Find every line in the records below that holds the word "degrees", and copy it out.

=== Data in this exercise ===

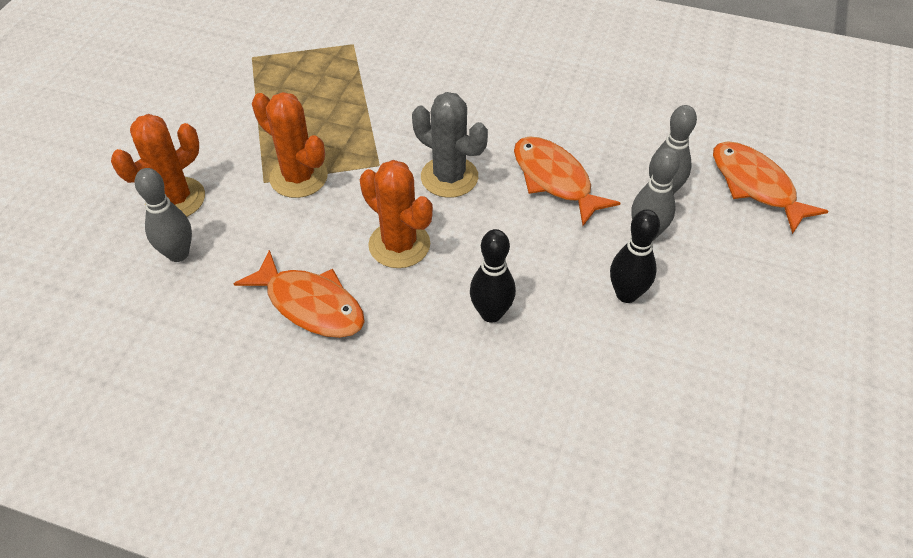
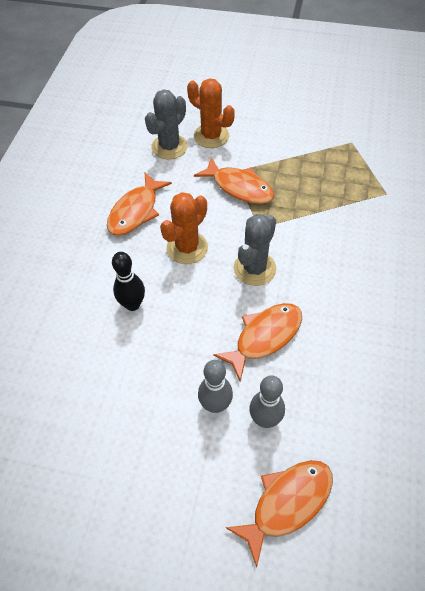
camera: 85 degrees right, 5 degrees up
grey bowling pin [135,168,192,262] -> grey cactus [145,89,188,159]
orange cactus [252,92,328,198] -> orange fish [194,157,274,204]
black bowling pin [610,209,660,303] -> none

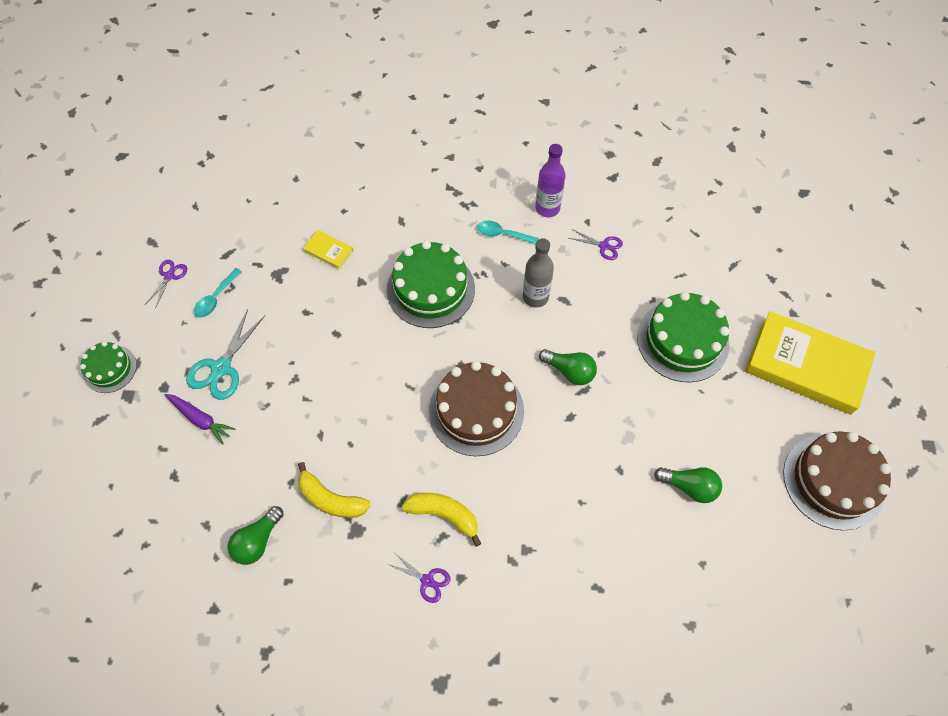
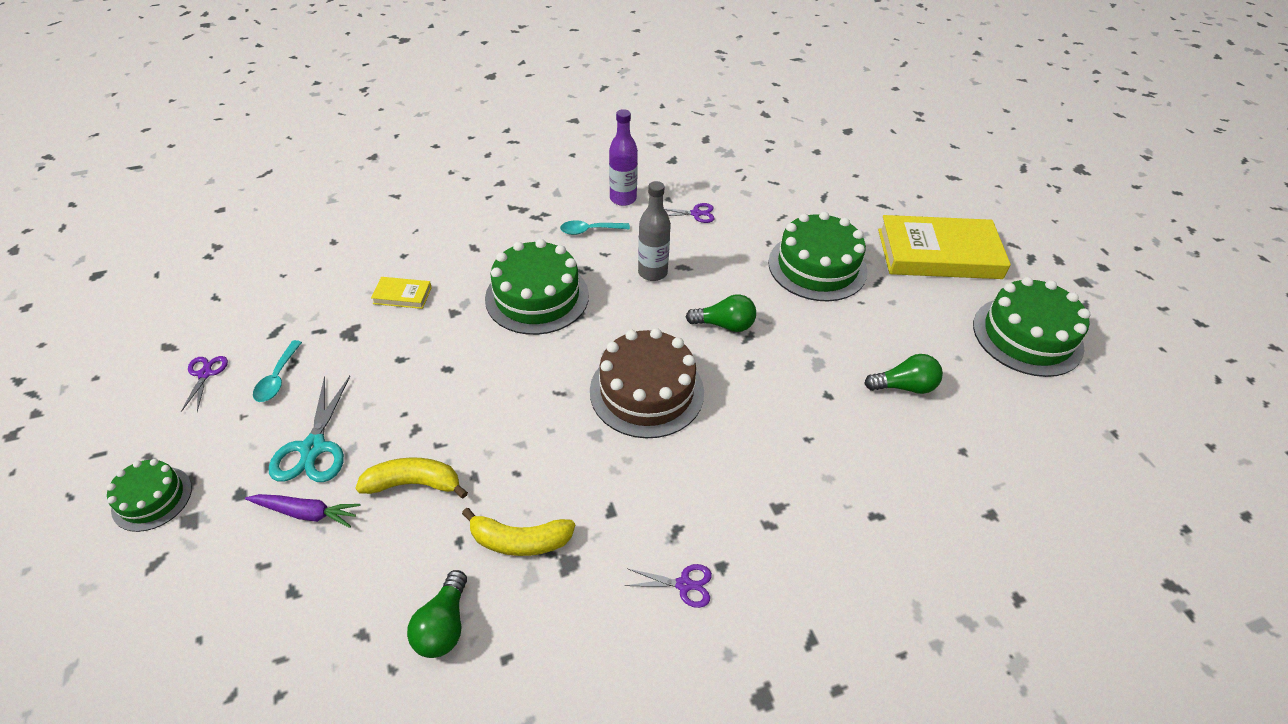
camera: 25 degrees left, 15 degrees down
yellow banana [402,493,482,546] -> yellow banana moved to [355,457,468,498]
brown cake [783,431,891,530] -> green cake [973,277,1090,377]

===

**Solution**:
camera: 85 degrees right, 5 degrees up
camera: 25 degrees left, 15 degrees down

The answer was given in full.